> **Brief**
Starting from the line in which "yellow arrow: (416, 509)" appears, output every line down to the last line of the data below, exactly and without anything more.
BEGIN Extracted data
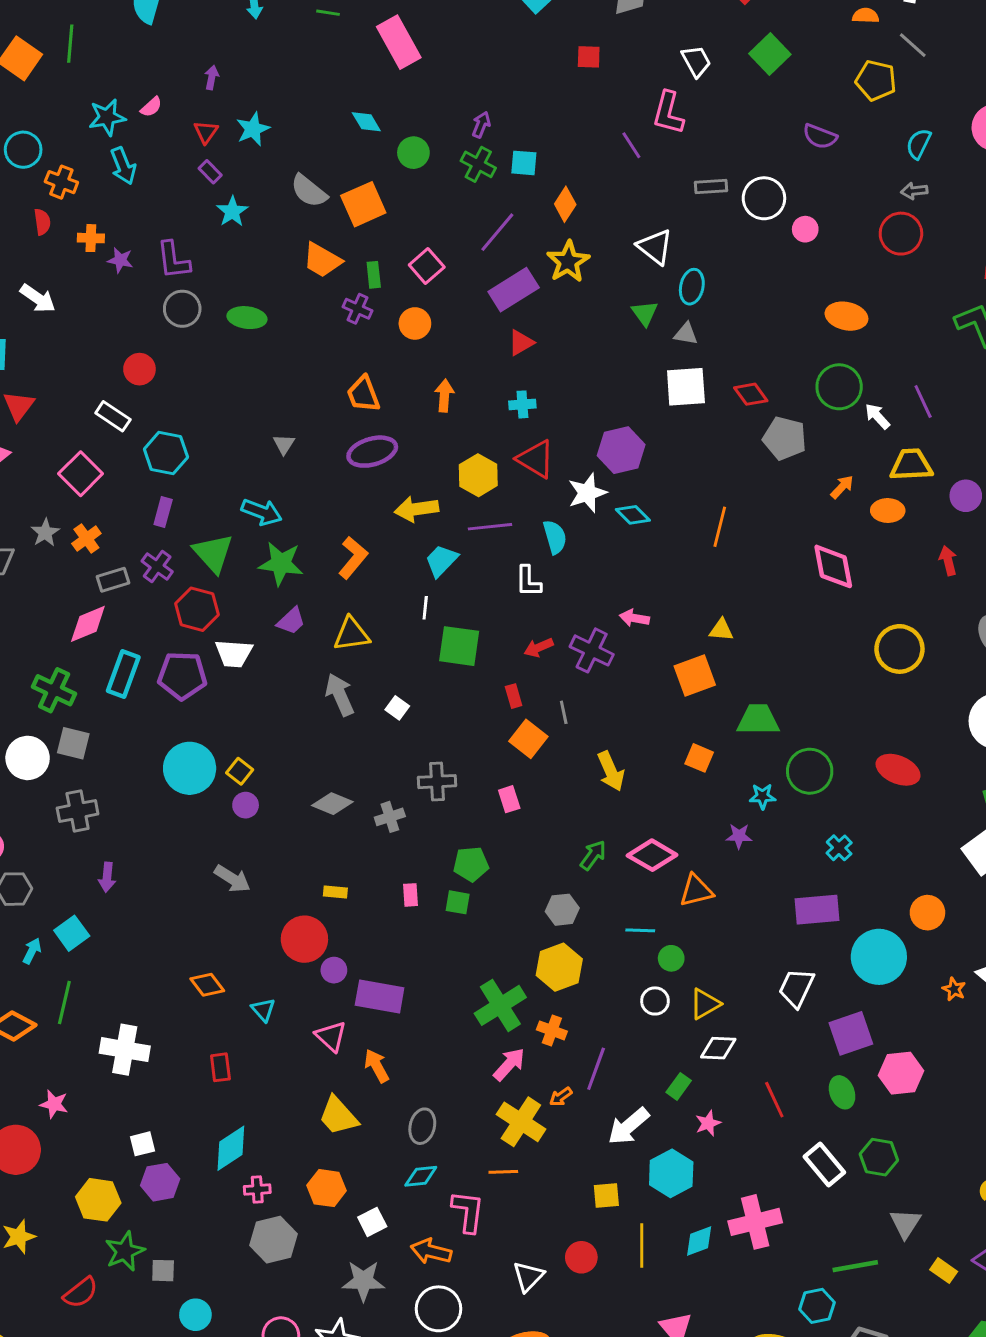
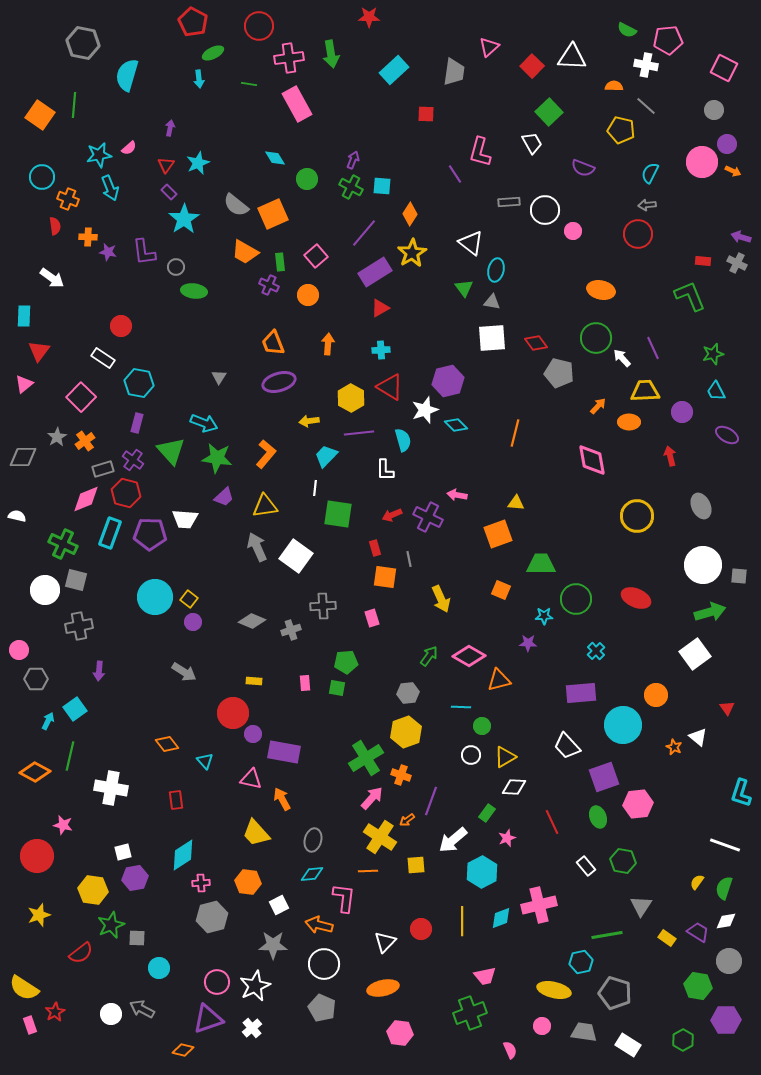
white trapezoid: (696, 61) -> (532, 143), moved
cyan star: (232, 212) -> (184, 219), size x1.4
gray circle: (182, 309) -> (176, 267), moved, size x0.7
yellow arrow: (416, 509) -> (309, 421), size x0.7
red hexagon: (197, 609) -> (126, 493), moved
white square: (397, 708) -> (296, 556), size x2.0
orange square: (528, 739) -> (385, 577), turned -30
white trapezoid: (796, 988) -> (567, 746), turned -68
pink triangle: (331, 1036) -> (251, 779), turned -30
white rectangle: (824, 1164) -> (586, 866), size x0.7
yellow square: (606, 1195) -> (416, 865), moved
END Extracted data
> **Completed task**
yellow arrow: (416, 509) -> (309, 421), size x0.7
red hexagon: (197, 609) -> (126, 493), moved
white square: (397, 708) -> (296, 556), size x2.0
orange square: (528, 739) -> (385, 577), turned -30
white trapezoid: (796, 988) -> (567, 746), turned -68
pink triangle: (331, 1036) -> (251, 779), turned -30
white rectangle: (824, 1164) -> (586, 866), size x0.7
yellow square: (606, 1195) -> (416, 865), moved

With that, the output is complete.